WHAT THE TASK REQUIRES:
Using the records below, repeat exactly the lines from the one holding "vase in yellow [213, 451]" through the one holding "pawn in red [453, 321]", both ends included, and no others.

DATA EXTRACT:
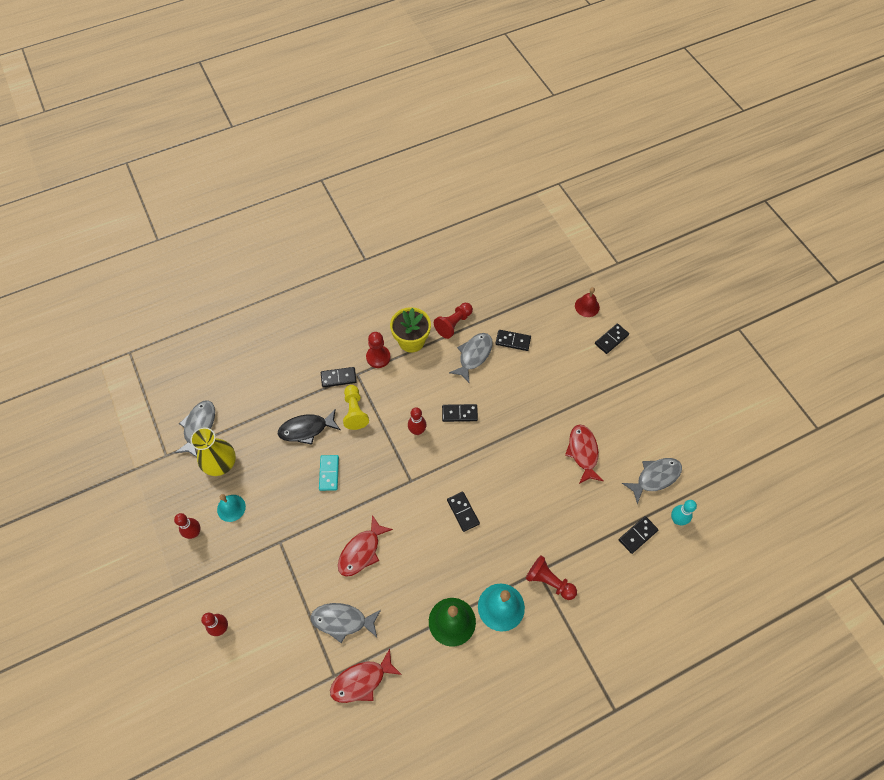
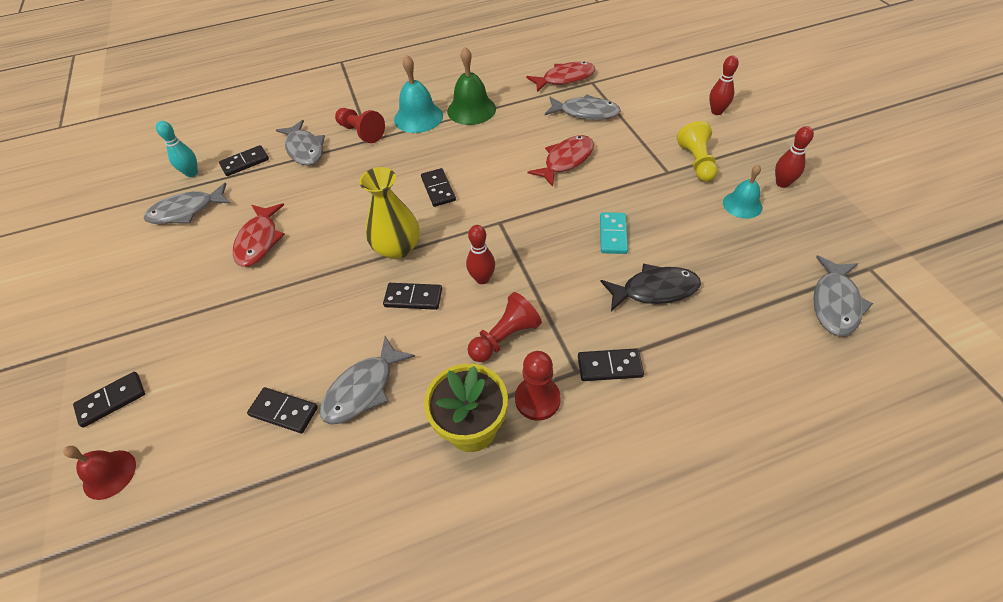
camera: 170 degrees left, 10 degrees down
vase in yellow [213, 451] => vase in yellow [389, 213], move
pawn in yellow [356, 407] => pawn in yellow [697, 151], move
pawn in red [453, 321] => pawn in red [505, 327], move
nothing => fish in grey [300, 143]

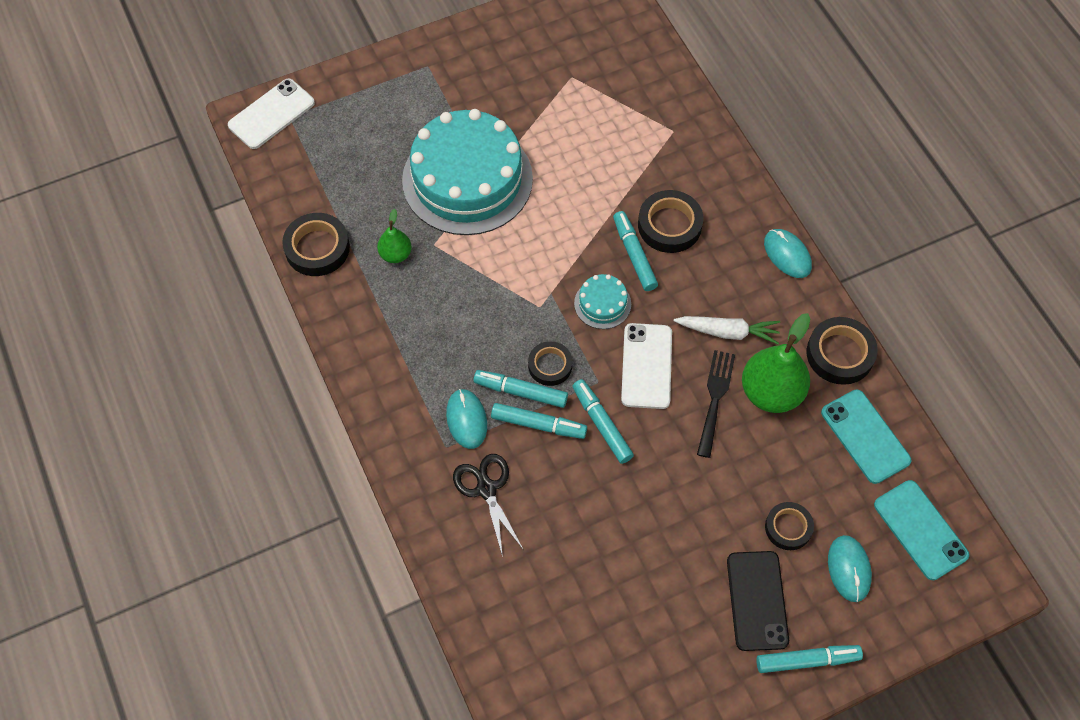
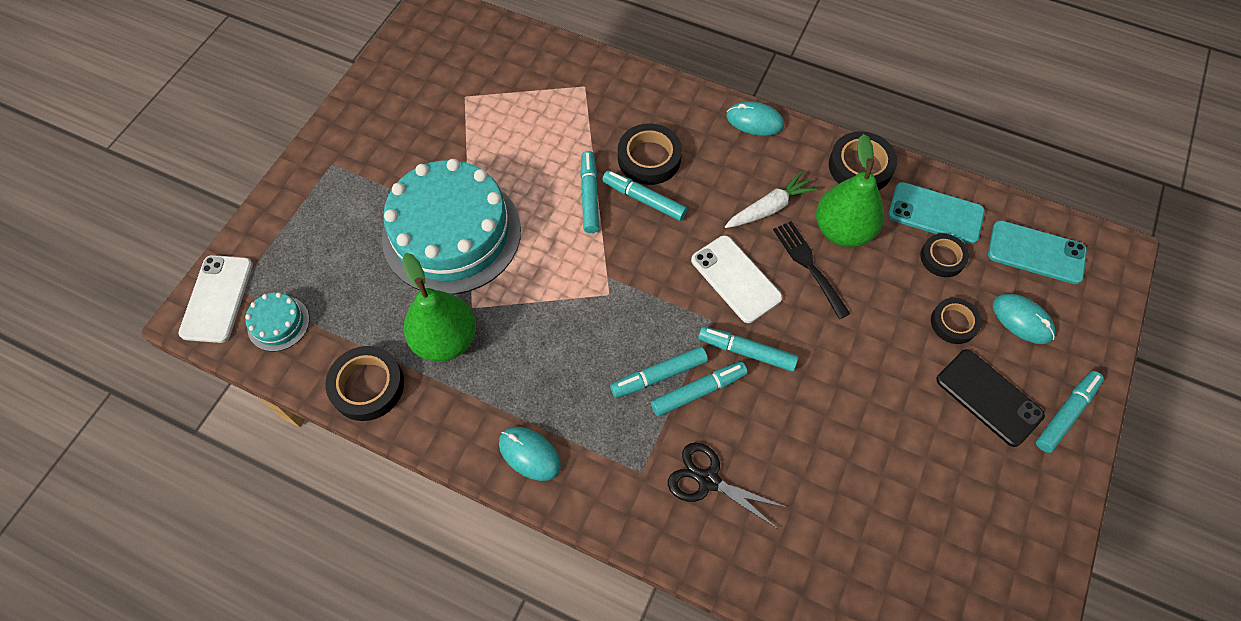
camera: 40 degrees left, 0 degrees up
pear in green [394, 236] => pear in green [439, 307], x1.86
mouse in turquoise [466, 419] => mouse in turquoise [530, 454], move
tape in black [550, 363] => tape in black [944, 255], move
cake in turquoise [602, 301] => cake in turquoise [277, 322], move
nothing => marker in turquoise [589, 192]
--
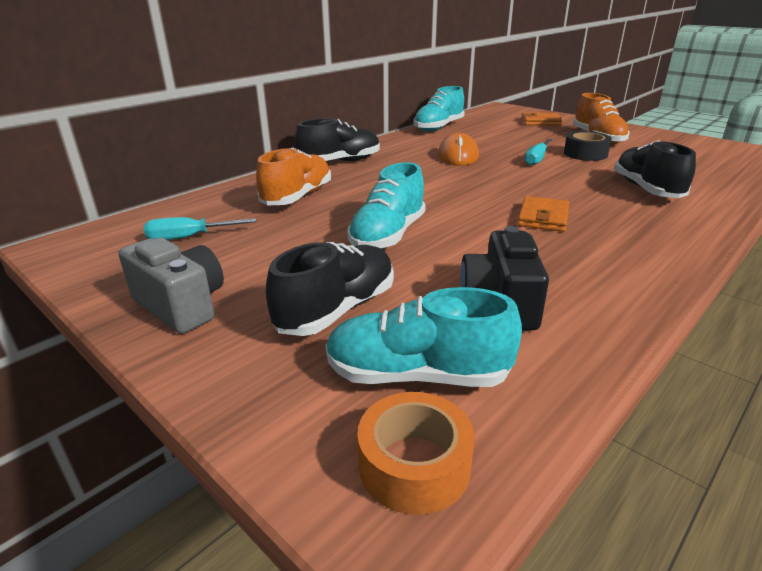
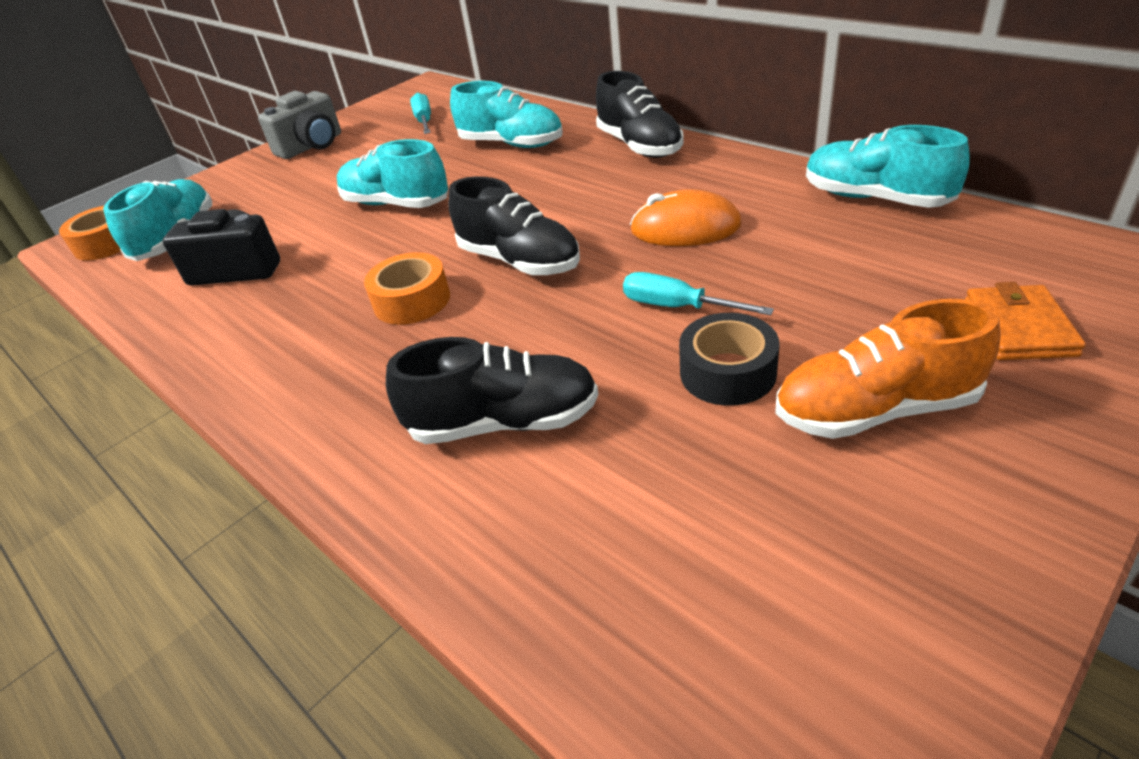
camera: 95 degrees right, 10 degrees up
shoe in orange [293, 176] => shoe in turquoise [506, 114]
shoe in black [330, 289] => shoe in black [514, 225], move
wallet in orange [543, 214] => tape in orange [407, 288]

TASK SOLUTION:
vase in yellow [213, 451] => vase in yellow [389, 213], move
pawn in yellow [356, 407] => pawn in yellow [697, 151], move
pawn in red [453, 321] => pawn in red [505, 327], move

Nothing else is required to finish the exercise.